▸ EXERCISE DETAILS
Please print every line of text from the entries below word for word, leaving the pictures out of your answer.

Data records
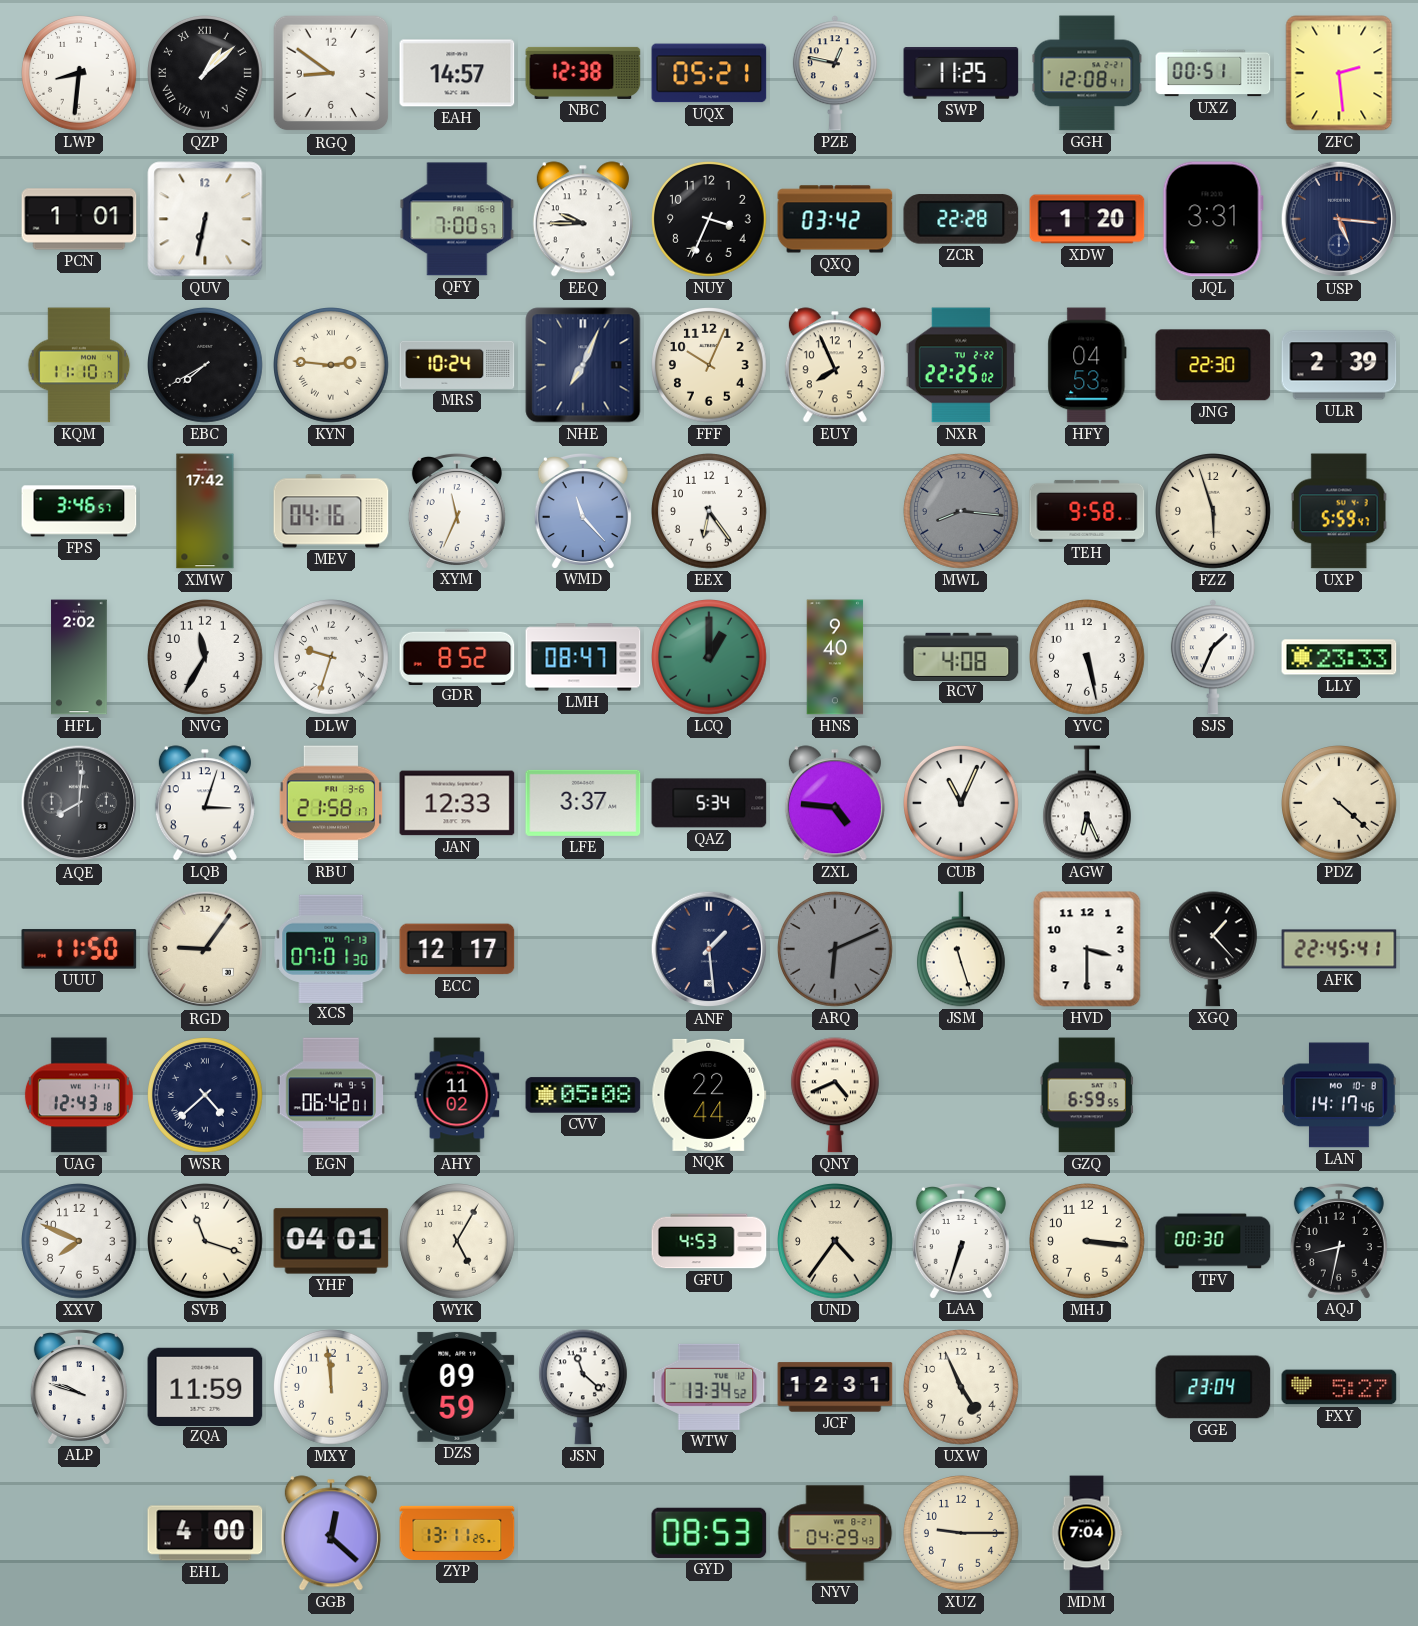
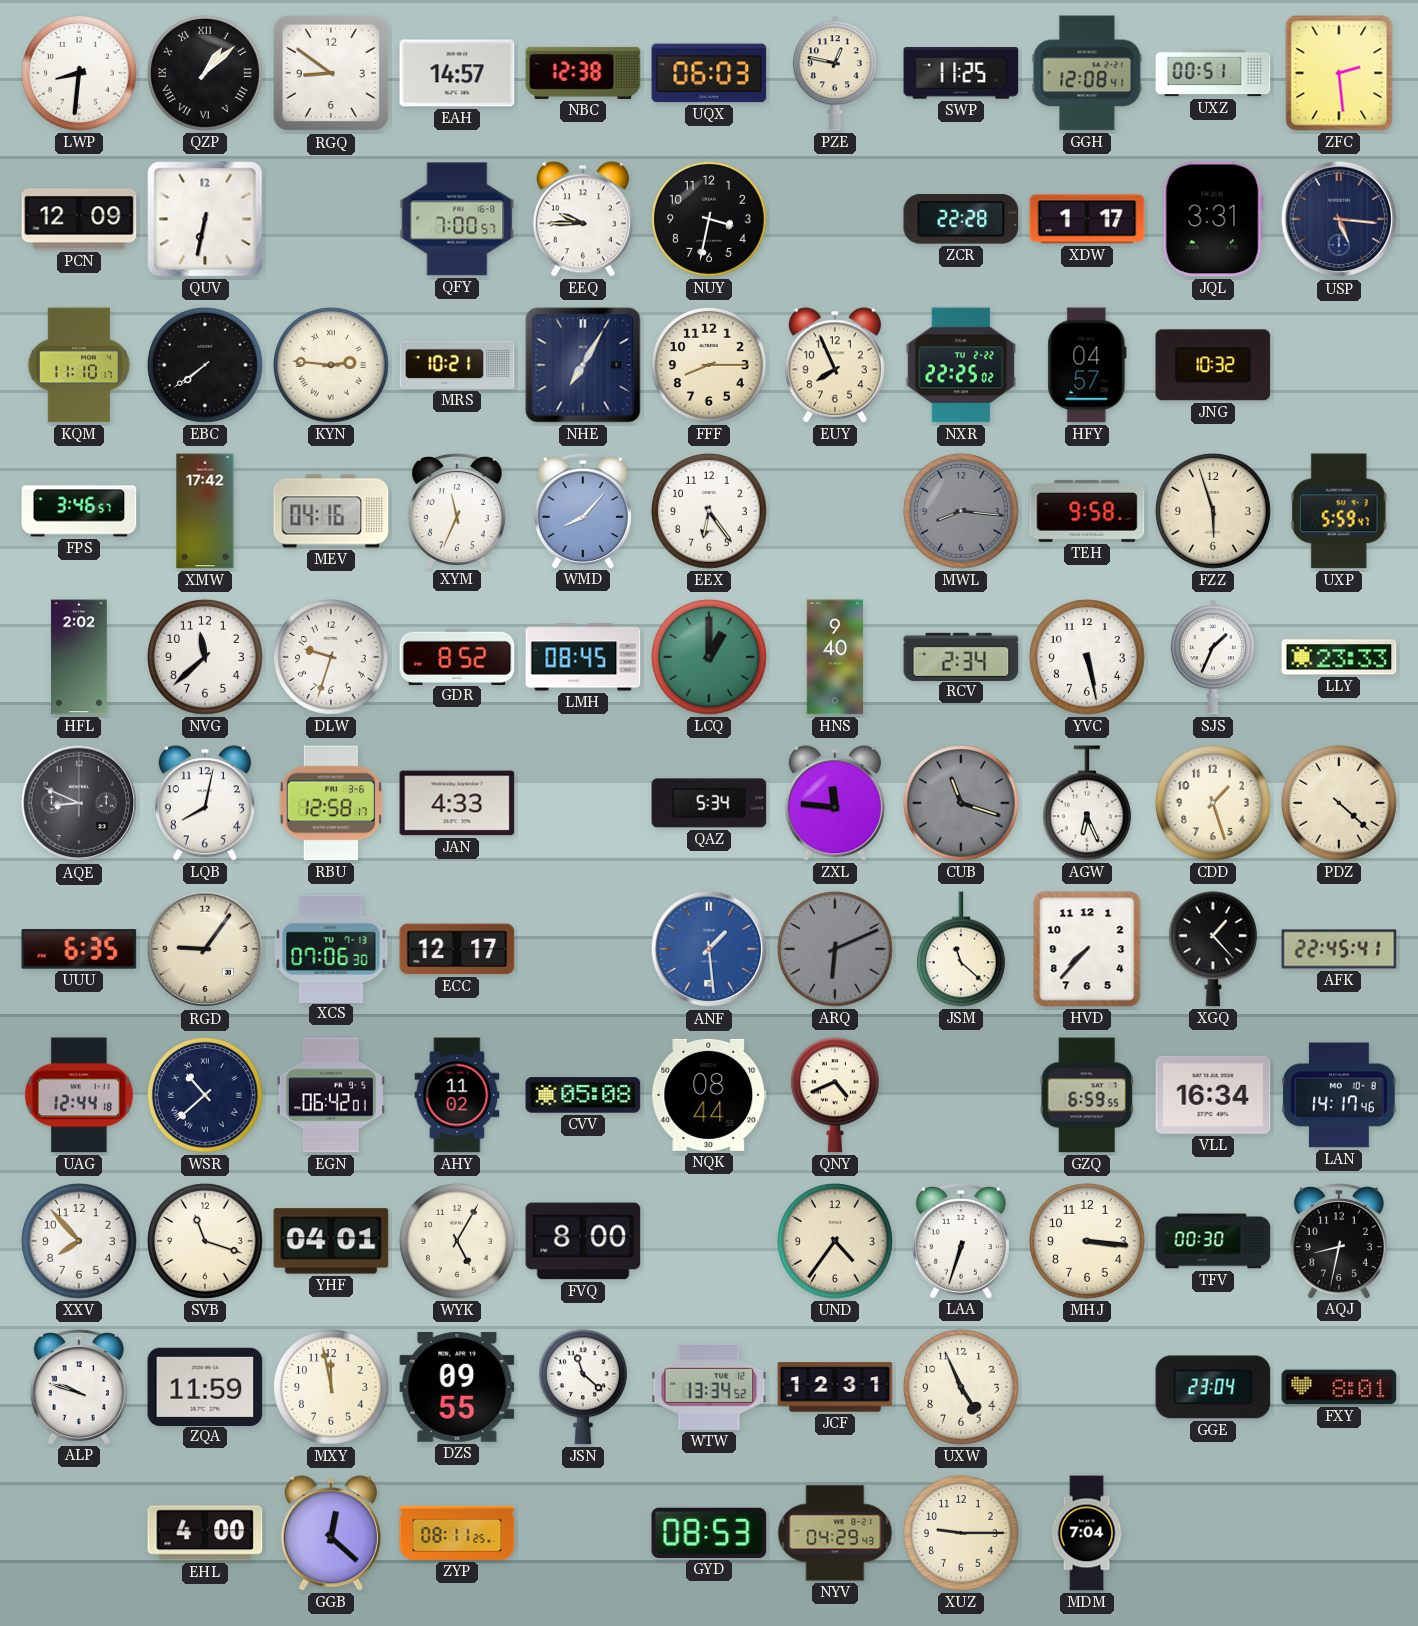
UQX: 05:21 -> 06:03
PCN: 1:01 -> 12:09
NUY: 3:34 -> 3:32
QXQ: 03:42 -> none
XDW: 1:20 -> 1:17
EBC: 7:40 -> 7:39
MRS: 10:24 -> 10:21
NHE: 7:04 -> 7:05
FFF: 10:04 -> 8:15
HFY: 04:53 -> 04:57
JNG: 22:30 -> 10:32
ULR: 2:39 -> none
WMD: 11:23 -> 8:07
NVG: 11:35 -> 11:38
LMH: 08:47 -> 08:45
RCV: 4:08 -> 2:34
AQE: 8:01 -> 8:49
LQB: 3:03 -> 8:02
RBU: 21:58 -> 12:58
JAN: 12:33 -> 4:33
LFE: 3:37 -> none
ZXL: 4:46 -> 11:46
CUB: 11:04 -> 11:18
CUB dial: white -> grey
CDD: none -> 1:27
UUU: 11:50 -> 6:35
XCS: 07:01 -> 07:06
ANF dial: navy -> blue
JSM: 11:27 -> 11:22
HVD: 3:30 -> 7:37
UAG: 12:43 -> 12:44
WSR: 4:38 -> 10:38
NQK: 22:44 -> 08:44
VLL: none -> 16:34
XXV: 7:49 -> 7:53
FVQ: none -> 8:00
GFU: 4:53 -> none
MXY: 11:59 -> 11:58
DZS: 09:59 -> 09:55
FXY: 5:27 -> 8:01
ZYP: 13:11 -> 08:11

▸ ANSWER TO THE TASK
UQX: 05:21 -> 06:03
PCN: 1:01 -> 12:09
NUY: 3:34 -> 3:32
QXQ: 03:42 -> none
XDW: 1:20 -> 1:17
EBC: 7:40 -> 7:39
MRS: 10:24 -> 10:21
NHE: 7:04 -> 7:05
FFF: 10:04 -> 8:15
HFY: 04:53 -> 04:57
JNG: 22:30 -> 10:32
ULR: 2:39 -> none
WMD: 11:23 -> 8:07
NVG: 11:35 -> 11:38
LMH: 08:47 -> 08:45
RCV: 4:08 -> 2:34
AQE: 8:01 -> 8:49
LQB: 3:03 -> 8:02
RBU: 21:58 -> 12:58
JAN: 12:33 -> 4:33
LFE: 3:37 -> none
ZXL: 4:46 -> 11:46
CUB: 11:04 -> 11:18
CUB dial: white -> grey
CDD: none -> 1:27
UUU: 11:50 -> 6:35
XCS: 07:01 -> 07:06
ANF dial: navy -> blue
JSM: 11:27 -> 11:22
HVD: 3:30 -> 7:37
UAG: 12:43 -> 12:44
WSR: 4:38 -> 10:38
NQK: 22:44 -> 08:44
VLL: none -> 16:34
XXV: 7:49 -> 7:53
FVQ: none -> 8:00
GFU: 4:53 -> none
MXY: 11:59 -> 11:58
DZS: 09:59 -> 09:55
FXY: 5:27 -> 8:01
ZYP: 13:11 -> 08:11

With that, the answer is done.